## STATED TASK
Print the data below exactly as it appears, everything from the line containing "Charlie [365, 580]" down to the line containing "purse [226, 862]", both included.

▼▼▼

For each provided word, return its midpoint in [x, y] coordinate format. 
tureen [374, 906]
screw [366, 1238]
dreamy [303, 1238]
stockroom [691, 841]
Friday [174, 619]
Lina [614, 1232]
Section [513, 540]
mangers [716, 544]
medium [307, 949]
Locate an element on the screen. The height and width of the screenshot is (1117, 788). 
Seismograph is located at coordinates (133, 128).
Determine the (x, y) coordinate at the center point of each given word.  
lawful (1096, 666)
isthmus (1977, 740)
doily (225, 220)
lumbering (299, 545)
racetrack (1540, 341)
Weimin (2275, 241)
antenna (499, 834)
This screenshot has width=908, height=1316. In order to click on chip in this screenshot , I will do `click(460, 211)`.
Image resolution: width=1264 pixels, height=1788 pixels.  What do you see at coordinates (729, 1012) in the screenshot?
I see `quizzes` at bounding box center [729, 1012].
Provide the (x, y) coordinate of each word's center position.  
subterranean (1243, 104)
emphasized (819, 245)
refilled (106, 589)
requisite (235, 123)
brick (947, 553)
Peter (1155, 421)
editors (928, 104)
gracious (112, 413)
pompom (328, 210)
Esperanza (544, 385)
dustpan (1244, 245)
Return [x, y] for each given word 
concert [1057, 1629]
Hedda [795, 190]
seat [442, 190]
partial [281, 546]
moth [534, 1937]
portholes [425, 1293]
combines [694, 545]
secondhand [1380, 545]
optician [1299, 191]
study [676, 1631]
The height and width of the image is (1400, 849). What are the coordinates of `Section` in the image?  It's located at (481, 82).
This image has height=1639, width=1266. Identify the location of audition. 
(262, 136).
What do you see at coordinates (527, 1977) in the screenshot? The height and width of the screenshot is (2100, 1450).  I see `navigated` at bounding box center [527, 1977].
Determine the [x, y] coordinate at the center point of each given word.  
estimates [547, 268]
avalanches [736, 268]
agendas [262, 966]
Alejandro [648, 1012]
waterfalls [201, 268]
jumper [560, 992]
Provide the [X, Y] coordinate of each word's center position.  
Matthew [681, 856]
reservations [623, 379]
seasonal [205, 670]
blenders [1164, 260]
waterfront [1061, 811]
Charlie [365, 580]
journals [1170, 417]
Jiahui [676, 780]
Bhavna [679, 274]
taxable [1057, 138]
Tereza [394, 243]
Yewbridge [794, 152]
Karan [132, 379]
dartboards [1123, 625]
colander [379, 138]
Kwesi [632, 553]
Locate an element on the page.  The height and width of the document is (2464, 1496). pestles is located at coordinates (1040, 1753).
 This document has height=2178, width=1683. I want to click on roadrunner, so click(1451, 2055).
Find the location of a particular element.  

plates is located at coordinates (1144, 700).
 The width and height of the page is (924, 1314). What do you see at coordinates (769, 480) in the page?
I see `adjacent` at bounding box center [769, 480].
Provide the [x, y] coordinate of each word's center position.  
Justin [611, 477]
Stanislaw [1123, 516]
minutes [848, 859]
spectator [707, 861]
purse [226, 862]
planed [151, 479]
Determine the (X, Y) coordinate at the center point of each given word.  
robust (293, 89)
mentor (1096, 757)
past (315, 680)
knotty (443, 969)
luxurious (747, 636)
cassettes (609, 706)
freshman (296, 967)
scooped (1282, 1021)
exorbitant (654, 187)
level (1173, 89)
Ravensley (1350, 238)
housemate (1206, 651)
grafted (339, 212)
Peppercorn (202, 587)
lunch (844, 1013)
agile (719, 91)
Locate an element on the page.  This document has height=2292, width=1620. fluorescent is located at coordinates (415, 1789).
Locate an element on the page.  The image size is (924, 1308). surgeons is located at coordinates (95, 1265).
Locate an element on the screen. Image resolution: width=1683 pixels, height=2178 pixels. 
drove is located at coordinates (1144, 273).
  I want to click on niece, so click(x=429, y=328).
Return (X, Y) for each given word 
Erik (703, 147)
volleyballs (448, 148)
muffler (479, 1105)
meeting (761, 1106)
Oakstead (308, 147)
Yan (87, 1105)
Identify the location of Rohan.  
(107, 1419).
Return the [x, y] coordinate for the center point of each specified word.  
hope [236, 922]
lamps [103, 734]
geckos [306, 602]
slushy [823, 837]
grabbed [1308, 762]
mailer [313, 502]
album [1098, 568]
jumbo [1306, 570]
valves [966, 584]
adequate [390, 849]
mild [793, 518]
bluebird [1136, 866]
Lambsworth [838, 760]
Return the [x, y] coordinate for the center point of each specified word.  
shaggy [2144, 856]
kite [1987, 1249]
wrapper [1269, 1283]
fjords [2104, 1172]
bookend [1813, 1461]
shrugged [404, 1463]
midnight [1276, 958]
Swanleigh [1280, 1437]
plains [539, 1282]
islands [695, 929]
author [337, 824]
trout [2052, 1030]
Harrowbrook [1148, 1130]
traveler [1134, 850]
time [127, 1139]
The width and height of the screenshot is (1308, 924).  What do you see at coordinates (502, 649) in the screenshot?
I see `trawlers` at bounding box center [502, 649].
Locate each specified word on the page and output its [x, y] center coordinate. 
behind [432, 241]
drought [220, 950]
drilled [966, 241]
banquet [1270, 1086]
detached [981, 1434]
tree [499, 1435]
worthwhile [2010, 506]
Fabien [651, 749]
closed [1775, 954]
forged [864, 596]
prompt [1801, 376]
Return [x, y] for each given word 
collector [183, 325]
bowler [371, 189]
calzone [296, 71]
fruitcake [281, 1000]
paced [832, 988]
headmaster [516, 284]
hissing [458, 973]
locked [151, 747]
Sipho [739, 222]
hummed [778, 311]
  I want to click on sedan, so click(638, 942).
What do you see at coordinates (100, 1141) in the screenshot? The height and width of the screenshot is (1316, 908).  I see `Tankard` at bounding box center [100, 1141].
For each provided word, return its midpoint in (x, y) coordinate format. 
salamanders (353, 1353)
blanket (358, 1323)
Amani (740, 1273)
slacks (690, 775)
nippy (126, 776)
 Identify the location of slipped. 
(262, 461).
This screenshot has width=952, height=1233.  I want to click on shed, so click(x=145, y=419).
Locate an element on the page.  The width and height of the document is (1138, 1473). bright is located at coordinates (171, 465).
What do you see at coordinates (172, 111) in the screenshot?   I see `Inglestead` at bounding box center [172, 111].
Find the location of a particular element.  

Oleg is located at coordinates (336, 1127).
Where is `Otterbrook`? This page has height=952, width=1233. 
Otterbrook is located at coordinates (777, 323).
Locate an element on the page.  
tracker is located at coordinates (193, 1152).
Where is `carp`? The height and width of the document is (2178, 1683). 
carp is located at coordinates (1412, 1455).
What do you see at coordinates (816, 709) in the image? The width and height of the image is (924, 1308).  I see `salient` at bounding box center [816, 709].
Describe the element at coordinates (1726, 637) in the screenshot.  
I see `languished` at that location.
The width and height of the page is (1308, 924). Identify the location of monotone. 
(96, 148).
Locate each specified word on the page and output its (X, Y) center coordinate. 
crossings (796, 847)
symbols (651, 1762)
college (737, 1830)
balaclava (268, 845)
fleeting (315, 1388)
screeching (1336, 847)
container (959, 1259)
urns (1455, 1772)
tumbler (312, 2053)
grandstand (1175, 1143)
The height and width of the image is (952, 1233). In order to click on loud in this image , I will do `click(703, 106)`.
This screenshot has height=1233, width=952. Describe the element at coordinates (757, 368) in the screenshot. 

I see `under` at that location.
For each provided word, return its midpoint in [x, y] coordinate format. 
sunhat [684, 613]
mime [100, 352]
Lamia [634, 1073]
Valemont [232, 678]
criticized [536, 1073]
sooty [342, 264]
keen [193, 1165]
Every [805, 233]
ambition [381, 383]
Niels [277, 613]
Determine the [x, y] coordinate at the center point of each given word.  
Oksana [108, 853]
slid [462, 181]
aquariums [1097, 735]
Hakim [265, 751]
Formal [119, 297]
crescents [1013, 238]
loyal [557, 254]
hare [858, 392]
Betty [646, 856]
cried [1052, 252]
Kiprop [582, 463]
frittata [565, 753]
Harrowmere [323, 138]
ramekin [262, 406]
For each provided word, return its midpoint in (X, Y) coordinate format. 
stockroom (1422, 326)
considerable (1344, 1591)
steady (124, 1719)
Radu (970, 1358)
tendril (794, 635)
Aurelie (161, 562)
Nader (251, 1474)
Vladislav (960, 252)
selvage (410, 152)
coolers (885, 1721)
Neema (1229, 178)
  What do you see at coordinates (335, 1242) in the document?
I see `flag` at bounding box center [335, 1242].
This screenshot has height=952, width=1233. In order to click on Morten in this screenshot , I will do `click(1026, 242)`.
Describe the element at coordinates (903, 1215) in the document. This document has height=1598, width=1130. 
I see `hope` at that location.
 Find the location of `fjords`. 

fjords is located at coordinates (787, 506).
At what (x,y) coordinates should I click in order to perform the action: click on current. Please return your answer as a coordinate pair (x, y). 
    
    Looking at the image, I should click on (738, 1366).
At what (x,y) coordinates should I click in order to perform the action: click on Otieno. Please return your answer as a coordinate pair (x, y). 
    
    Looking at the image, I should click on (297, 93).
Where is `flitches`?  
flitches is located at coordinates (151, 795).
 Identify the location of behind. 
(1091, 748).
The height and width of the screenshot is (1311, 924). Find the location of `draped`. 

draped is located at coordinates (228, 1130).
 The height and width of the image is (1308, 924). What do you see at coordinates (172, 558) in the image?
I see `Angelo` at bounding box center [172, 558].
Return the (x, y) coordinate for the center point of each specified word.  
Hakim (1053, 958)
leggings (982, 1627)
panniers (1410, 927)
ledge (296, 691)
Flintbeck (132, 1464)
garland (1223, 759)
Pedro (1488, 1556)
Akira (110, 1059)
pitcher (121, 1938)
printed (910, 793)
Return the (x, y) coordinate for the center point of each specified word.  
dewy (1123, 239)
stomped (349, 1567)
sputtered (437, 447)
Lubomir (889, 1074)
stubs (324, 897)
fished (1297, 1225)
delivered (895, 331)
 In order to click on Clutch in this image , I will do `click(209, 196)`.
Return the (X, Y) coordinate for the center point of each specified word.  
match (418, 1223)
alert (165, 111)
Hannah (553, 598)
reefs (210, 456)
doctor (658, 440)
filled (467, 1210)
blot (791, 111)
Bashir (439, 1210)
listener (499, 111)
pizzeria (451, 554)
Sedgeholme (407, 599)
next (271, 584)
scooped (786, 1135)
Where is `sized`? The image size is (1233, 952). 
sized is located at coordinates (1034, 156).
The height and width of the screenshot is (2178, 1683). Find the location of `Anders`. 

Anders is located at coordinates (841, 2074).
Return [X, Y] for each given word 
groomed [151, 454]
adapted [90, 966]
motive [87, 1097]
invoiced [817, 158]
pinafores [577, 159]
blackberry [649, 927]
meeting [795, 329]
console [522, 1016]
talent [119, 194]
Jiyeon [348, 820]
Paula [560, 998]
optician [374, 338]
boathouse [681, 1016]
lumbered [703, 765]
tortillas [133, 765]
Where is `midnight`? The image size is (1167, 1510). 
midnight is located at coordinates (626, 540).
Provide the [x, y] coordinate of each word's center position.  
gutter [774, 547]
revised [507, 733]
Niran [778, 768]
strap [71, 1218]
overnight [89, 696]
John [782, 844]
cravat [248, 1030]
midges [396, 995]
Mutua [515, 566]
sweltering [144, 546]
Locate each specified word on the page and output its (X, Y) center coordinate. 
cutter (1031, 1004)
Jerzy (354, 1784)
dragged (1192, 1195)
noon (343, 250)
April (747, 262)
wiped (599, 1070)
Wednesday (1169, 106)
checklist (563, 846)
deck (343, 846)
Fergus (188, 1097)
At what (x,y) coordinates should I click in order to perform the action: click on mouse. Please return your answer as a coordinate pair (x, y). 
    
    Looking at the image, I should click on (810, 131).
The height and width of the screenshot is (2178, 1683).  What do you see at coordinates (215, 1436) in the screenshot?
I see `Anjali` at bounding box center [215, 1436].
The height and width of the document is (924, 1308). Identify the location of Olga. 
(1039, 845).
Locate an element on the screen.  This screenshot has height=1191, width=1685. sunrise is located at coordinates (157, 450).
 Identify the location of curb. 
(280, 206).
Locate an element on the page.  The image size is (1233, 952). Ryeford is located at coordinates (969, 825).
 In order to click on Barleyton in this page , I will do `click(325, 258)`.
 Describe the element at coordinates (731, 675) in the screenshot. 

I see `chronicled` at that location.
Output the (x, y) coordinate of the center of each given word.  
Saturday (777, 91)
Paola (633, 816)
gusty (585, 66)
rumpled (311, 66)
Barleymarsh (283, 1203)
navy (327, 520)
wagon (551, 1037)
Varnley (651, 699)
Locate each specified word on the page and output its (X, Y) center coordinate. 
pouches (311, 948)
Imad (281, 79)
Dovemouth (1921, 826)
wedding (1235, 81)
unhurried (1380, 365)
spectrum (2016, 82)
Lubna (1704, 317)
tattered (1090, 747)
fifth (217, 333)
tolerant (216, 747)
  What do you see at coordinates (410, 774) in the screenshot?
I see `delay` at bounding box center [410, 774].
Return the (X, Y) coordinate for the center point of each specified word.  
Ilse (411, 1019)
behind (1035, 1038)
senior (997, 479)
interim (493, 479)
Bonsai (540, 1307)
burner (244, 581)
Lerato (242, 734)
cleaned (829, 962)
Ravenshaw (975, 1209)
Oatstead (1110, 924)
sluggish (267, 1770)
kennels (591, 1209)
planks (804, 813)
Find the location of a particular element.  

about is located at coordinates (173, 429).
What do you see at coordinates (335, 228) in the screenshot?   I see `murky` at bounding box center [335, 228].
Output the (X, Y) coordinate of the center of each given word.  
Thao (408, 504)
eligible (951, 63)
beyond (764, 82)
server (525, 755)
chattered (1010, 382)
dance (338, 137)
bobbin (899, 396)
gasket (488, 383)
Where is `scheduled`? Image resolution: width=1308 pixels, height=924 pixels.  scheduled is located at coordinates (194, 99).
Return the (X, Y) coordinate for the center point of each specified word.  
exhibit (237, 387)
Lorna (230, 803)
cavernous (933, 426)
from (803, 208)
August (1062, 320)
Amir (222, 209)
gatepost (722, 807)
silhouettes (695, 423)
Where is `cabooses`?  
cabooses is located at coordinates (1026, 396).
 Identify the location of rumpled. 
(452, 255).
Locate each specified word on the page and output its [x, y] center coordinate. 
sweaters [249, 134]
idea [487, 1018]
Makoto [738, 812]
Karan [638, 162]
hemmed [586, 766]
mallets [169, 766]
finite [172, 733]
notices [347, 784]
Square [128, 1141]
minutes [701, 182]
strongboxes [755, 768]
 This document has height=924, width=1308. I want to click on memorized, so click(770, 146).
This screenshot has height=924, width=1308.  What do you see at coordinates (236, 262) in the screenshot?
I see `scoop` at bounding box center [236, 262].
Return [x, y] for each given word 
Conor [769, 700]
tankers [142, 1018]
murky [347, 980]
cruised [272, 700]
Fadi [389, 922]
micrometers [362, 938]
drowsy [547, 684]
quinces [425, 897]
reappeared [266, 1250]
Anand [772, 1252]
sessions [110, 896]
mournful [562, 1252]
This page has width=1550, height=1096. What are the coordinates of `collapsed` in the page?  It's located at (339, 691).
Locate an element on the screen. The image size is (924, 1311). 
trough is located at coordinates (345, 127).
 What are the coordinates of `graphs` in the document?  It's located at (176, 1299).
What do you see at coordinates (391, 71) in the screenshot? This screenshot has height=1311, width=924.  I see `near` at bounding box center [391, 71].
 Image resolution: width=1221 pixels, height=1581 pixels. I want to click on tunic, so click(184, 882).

▲▲▲

## THE OUTPUT
Charlie [365, 580]
journals [1170, 417]
Jiahui [676, 780]
Bhavna [679, 274]
taxable [1057, 138]
Tereza [394, 243]
Yewbridge [794, 152]
Karan [132, 379]
dartboards [1123, 625]
colander [379, 138]
Kwesi [632, 553]
Locate an element on the page.  The height and width of the document is (2464, 1496). pestles is located at coordinates (1040, 1753).
 This document has height=2178, width=1683. I want to click on roadrunner, so click(1451, 2055).
Find the location of a particular element.  

plates is located at coordinates (1144, 700).
 The width and height of the page is (924, 1314). What do you see at coordinates (769, 480) in the page?
I see `adjacent` at bounding box center [769, 480].
Provide the [x, y] coordinate of each word's center position.  
Justin [611, 477]
Stanislaw [1123, 516]
minutes [848, 859]
spectator [707, 861]
purse [226, 862]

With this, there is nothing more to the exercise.